WORK ITEM
The required output is the complete data, repeated without alteration.

++++ RECORDED INFORMATION ++++

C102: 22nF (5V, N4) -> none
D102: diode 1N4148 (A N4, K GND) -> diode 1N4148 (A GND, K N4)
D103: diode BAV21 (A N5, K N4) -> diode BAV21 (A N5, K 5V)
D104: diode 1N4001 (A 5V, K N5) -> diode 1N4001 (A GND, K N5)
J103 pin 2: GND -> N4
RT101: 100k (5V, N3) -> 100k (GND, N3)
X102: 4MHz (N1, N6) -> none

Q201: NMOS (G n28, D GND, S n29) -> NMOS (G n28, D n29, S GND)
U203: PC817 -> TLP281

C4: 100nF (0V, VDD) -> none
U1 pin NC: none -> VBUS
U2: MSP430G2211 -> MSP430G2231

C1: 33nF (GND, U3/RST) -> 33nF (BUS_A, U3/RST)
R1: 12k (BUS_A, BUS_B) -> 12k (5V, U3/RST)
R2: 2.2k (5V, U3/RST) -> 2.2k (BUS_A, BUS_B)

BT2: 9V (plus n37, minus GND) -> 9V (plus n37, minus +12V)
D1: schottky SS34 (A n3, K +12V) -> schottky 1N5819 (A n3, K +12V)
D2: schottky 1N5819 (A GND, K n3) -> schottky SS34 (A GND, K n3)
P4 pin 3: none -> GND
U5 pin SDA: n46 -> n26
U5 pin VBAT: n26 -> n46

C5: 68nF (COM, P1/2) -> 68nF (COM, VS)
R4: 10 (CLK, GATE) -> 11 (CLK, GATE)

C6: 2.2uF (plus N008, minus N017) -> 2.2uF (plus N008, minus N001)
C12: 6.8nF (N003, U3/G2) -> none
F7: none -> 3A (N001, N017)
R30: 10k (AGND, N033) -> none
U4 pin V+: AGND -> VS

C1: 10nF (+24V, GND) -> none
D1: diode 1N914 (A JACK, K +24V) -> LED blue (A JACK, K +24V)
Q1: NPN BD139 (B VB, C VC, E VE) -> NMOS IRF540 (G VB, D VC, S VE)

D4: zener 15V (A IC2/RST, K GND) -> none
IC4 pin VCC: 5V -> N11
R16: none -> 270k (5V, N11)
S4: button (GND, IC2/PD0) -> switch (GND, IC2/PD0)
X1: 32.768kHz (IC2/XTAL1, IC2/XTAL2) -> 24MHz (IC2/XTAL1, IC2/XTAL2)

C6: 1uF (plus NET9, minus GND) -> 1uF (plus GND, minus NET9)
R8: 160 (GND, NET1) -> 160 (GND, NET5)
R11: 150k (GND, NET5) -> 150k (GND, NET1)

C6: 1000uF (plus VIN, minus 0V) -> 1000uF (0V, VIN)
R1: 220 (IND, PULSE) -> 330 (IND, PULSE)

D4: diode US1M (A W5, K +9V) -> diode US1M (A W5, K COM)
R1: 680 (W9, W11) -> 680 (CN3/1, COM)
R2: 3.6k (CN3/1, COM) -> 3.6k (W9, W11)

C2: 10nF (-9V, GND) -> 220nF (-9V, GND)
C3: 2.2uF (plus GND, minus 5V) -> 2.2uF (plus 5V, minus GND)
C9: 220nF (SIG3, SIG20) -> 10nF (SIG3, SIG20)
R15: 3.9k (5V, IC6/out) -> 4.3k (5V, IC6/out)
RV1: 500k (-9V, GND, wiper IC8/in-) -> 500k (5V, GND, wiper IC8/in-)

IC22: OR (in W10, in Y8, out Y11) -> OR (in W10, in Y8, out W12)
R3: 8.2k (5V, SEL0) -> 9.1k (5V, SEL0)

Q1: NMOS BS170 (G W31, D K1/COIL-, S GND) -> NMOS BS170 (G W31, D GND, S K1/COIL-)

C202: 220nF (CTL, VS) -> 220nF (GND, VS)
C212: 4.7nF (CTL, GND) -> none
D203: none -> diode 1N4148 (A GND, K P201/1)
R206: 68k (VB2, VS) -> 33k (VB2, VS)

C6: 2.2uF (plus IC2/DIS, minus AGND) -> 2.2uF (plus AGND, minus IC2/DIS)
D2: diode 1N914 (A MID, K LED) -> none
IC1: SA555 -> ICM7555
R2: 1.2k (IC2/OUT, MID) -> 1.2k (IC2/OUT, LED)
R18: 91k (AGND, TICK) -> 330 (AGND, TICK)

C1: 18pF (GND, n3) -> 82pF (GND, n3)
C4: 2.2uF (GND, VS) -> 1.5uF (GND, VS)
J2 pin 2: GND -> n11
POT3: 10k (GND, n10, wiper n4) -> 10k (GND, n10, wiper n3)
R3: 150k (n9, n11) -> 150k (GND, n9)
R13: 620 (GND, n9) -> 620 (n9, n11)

++++

SOLUTION
C102: 22nF (5V, N4) -> none
D102: diode 1N4148 (A N4, K GND) -> diode 1N4148 (A GND, K N4)
D103: diode BAV21 (A N5, K N4) -> diode BAV21 (A N5, K 5V)
D104: diode 1N4001 (A 5V, K N5) -> diode 1N4001 (A GND, K N5)
J103 pin 2: GND -> N4
RT101: 100k (5V, N3) -> 100k (GND, N3)
X102: 4MHz (N1, N6) -> none

Q201: NMOS (G n28, D GND, S n29) -> NMOS (G n28, D n29, S GND)
U203: PC817 -> TLP281

C4: 100nF (0V, VDD) -> none
U1 pin NC: none -> VBUS
U2: MSP430G2211 -> MSP430G2231

C1: 33nF (GND, U3/RST) -> 33nF (BUS_A, U3/RST)
R1: 12k (BUS_A, BUS_B) -> 12k (5V, U3/RST)
R2: 2.2k (5V, U3/RST) -> 2.2k (BUS_A, BUS_B)

BT2: 9V (plus n37, minus GND) -> 9V (plus n37, minus +12V)
D1: schottky SS34 (A n3, K +12V) -> schottky 1N5819 (A n3, K +12V)
D2: schottky 1N5819 (A GND, K n3) -> schottky SS34 (A GND, K n3)
P4 pin 3: none -> GND
U5 pin SDA: n46 -> n26
U5 pin VBAT: n26 -> n46

C5: 68nF (COM, P1/2) -> 68nF (COM, VS)
R4: 10 (CLK, GATE) -> 11 (CLK, GATE)

C6: 2.2uF (plus N008, minus N017) -> 2.2uF (plus N008, minus N001)
C12: 6.8nF (N003, U3/G2) -> none
F7: none -> 3A (N001, N017)
R30: 10k (AGND, N033) -> none
U4 pin V+: AGND -> VS

C1: 10nF (+24V, GND) -> none
D1: diode 1N914 (A JACK, K +24V) -> LED blue (A JACK, K +24V)
Q1: NPN BD139 (B VB, C VC, E VE) -> NMOS IRF540 (G VB, D VC, S VE)

D4: zener 15V (A IC2/RST, K GND) -> none
IC4 pin VCC: 5V -> N11
R16: none -> 270k (5V, N11)
S4: button (GND, IC2/PD0) -> switch (GND, IC2/PD0)
X1: 32.768kHz (IC2/XTAL1, IC2/XTAL2) -> 24MHz (IC2/XTAL1, IC2/XTAL2)

C6: 1uF (plus NET9, minus GND) -> 1uF (plus GND, minus NET9)
R8: 160 (GND, NET1) -> 160 (GND, NET5)
R11: 150k (GND, NET5) -> 150k (GND, NET1)

C6: 1000uF (plus VIN, minus 0V) -> 1000uF (0V, VIN)
R1: 220 (IND, PULSE) -> 330 (IND, PULSE)

D4: diode US1M (A W5, K +9V) -> diode US1M (A W5, K COM)
R1: 680 (W9, W11) -> 680 (CN3/1, COM)
R2: 3.6k (CN3/1, COM) -> 3.6k (W9, W11)

C2: 10nF (-9V, GND) -> 220nF (-9V, GND)
C3: 2.2uF (plus GND, minus 5V) -> 2.2uF (plus 5V, minus GND)
C9: 220nF (SIG3, SIG20) -> 10nF (SIG3, SIG20)
R15: 3.9k (5V, IC6/out) -> 4.3k (5V, IC6/out)
RV1: 500k (-9V, GND, wiper IC8/in-) -> 500k (5V, GND, wiper IC8/in-)

IC22: OR (in W10, in Y8, out Y11) -> OR (in W10, in Y8, out W12)
R3: 8.2k (5V, SEL0) -> 9.1k (5V, SEL0)

Q1: NMOS BS170 (G W31, D K1/COIL-, S GND) -> NMOS BS170 (G W31, D GND, S K1/COIL-)

C202: 220nF (CTL, VS) -> 220nF (GND, VS)
C212: 4.7nF (CTL, GND) -> none
D203: none -> diode 1N4148 (A GND, K P201/1)
R206: 68k (VB2, VS) -> 33k (VB2, VS)

C6: 2.2uF (plus IC2/DIS, minus AGND) -> 2.2uF (plus AGND, minus IC2/DIS)
D2: diode 1N914 (A MID, K LED) -> none
IC1: SA555 -> ICM7555
R2: 1.2k (IC2/OUT, MID) -> 1.2k (IC2/OUT, LED)
R18: 91k (AGND, TICK) -> 330 (AGND, TICK)

C1: 18pF (GND, n3) -> 82pF (GND, n3)
C4: 2.2uF (GND, VS) -> 1.5uF (GND, VS)
J2 pin 2: GND -> n11
POT3: 10k (GND, n10, wiper n4) -> 10k (GND, n10, wiper n3)
R3: 150k (n9, n11) -> 150k (GND, n9)
R13: 620 (GND, n9) -> 620 (n9, n11)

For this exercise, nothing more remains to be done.